(Records to use)

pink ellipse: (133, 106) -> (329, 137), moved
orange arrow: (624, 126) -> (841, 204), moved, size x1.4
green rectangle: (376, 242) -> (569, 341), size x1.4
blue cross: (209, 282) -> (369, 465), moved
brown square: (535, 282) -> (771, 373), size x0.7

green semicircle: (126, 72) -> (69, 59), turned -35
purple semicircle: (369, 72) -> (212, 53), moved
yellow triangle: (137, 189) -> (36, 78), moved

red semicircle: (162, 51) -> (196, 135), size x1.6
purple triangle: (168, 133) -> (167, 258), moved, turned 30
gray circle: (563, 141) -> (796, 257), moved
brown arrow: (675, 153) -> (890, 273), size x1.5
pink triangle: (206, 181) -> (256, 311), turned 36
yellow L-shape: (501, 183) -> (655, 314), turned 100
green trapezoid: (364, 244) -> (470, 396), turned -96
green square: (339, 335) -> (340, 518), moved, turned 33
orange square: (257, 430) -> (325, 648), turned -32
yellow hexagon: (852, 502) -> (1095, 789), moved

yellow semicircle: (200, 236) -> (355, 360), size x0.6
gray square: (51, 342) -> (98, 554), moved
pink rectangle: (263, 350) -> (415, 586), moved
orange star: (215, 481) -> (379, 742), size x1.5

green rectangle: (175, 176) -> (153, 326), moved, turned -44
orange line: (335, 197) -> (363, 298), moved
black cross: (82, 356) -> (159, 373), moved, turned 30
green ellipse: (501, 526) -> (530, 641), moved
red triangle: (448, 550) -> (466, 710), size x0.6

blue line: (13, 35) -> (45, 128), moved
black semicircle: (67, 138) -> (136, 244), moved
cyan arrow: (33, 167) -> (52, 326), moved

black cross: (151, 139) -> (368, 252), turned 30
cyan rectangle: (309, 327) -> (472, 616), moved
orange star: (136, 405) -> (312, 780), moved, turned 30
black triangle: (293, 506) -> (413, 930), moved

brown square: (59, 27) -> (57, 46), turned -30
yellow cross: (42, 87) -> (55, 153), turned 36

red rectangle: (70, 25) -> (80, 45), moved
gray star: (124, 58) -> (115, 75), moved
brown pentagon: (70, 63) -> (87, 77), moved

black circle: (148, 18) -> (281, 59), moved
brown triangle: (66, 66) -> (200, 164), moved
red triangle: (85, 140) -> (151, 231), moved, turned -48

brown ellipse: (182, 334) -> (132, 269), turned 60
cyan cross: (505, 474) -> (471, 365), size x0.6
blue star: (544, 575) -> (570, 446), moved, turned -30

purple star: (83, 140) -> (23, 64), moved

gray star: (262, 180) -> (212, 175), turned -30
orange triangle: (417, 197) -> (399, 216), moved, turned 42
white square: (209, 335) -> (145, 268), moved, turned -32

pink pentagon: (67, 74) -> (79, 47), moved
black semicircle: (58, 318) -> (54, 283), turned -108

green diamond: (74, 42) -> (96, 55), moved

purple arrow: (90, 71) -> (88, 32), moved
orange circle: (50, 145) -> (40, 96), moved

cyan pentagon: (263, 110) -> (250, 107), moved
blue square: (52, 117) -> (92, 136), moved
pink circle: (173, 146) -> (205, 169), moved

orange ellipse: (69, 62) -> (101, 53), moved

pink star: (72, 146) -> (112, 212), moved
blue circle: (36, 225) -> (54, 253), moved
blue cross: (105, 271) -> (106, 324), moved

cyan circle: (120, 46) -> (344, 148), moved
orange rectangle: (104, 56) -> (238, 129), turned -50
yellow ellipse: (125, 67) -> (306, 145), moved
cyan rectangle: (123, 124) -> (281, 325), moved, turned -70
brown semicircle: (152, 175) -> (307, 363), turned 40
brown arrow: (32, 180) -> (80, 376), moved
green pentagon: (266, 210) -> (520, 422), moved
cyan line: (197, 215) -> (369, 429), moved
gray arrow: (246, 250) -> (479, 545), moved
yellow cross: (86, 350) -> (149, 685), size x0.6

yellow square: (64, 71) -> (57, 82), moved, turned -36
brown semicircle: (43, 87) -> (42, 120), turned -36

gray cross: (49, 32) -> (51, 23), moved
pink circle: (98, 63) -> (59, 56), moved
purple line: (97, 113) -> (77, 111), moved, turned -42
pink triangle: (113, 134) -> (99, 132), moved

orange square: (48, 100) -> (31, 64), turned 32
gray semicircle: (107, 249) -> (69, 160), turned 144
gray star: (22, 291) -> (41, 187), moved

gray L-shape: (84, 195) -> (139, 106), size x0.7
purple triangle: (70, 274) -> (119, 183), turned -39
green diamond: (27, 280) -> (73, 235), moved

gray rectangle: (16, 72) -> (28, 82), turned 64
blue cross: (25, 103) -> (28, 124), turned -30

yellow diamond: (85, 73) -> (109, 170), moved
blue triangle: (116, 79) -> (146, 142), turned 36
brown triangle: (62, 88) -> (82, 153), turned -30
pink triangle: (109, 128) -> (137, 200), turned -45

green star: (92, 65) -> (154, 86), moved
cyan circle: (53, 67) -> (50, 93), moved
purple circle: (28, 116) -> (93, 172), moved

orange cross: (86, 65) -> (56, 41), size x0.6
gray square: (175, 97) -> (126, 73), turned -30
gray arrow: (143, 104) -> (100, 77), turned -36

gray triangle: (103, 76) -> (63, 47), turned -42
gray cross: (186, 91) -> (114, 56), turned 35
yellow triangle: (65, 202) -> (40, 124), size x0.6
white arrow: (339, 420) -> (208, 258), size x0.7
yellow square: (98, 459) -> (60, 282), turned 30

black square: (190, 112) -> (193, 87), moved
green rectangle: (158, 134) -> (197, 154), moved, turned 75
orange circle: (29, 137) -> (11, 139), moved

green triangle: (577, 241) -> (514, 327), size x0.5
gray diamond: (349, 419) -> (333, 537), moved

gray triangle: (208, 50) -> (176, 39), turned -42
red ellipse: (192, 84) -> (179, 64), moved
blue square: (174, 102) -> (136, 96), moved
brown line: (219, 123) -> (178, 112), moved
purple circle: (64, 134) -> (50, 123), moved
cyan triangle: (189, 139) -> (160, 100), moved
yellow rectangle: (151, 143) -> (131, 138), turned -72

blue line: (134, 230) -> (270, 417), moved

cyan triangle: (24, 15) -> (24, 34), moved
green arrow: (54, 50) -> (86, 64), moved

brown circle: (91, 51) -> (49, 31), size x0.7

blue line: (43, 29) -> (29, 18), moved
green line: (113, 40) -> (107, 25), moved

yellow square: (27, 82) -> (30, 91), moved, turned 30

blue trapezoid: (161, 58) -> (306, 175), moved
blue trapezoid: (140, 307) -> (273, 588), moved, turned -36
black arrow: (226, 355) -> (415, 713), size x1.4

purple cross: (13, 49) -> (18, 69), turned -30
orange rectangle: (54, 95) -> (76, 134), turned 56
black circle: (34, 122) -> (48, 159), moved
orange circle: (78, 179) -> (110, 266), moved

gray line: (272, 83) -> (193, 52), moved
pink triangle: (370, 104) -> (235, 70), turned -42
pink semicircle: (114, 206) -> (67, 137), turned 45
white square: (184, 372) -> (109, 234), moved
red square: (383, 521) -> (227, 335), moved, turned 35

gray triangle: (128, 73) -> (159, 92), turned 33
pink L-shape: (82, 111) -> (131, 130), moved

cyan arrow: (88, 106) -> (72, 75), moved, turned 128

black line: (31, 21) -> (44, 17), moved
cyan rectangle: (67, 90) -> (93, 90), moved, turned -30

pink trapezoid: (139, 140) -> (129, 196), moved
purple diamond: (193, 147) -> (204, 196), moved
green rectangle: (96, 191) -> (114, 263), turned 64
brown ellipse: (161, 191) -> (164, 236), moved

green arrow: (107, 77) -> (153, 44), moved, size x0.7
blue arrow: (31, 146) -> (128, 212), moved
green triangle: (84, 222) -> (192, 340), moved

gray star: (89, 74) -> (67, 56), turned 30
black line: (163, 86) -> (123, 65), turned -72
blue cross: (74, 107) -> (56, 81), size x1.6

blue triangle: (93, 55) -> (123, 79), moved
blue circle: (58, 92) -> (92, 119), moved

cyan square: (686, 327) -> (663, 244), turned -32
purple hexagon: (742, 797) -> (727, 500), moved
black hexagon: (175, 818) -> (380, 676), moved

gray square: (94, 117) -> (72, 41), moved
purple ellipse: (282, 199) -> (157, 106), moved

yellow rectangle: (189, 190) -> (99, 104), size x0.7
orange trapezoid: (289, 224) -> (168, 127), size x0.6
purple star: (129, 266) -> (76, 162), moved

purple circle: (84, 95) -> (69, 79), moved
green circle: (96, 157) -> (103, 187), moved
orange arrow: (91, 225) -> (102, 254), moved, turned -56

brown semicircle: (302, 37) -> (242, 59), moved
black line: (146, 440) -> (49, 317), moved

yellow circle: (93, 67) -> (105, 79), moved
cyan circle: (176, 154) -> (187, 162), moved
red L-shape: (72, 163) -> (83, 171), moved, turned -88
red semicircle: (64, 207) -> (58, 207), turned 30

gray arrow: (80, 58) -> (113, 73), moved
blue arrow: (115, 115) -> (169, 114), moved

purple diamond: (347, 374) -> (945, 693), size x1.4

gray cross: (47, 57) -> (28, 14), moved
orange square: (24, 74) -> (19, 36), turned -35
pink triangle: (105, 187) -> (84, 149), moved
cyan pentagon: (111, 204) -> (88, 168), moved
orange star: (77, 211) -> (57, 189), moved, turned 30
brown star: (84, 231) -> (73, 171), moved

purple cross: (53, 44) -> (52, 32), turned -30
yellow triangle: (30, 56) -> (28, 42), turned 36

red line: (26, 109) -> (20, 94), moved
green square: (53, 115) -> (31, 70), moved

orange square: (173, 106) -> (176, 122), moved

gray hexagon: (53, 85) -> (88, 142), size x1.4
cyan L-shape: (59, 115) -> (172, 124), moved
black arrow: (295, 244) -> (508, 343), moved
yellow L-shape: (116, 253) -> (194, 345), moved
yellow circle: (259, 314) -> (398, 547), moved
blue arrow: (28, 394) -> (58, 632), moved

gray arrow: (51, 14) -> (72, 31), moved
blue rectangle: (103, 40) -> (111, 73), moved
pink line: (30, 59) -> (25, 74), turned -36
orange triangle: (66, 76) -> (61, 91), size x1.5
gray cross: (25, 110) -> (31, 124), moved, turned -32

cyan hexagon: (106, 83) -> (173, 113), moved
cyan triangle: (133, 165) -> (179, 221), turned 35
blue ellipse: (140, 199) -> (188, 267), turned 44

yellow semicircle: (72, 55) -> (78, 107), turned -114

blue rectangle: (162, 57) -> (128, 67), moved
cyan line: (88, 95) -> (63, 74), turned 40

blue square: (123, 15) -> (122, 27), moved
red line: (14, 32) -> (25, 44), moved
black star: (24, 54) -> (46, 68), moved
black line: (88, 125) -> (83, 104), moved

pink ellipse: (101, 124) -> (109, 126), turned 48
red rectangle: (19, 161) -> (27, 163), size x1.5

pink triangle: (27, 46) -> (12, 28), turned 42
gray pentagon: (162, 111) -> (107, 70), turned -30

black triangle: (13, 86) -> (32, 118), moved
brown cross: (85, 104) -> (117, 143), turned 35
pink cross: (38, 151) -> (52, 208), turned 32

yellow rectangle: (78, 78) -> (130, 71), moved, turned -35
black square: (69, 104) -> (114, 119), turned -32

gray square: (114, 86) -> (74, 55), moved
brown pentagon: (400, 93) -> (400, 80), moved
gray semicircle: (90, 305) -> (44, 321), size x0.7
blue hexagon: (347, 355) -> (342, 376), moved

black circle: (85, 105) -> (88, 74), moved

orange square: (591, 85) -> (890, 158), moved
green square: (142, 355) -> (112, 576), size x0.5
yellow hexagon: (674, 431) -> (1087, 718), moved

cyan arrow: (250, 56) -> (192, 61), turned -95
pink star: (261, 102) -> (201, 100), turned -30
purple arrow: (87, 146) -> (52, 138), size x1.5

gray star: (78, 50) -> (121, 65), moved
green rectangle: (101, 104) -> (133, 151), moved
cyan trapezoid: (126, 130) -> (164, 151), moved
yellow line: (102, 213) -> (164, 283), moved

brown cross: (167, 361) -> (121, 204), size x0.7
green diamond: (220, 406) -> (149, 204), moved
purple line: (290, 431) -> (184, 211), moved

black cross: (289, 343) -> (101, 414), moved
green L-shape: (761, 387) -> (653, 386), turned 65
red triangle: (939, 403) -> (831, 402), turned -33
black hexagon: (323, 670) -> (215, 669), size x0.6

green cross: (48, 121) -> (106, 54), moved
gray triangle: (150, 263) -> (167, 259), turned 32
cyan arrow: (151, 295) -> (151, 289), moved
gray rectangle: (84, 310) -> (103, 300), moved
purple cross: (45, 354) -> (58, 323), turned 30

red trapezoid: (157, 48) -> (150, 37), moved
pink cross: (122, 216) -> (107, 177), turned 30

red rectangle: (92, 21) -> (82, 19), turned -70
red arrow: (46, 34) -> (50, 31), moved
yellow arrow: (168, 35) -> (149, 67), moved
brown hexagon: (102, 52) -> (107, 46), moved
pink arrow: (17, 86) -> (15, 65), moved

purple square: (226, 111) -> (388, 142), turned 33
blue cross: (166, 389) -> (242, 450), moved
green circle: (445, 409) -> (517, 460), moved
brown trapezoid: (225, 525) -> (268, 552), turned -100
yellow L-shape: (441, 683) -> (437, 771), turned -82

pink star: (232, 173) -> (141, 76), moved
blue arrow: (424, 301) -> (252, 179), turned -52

(End Records to use)

▶ **Your task**
Give the number of lines that hold the word "trapezoid" in these records, with nothing added.

▶ **Result of this task**
8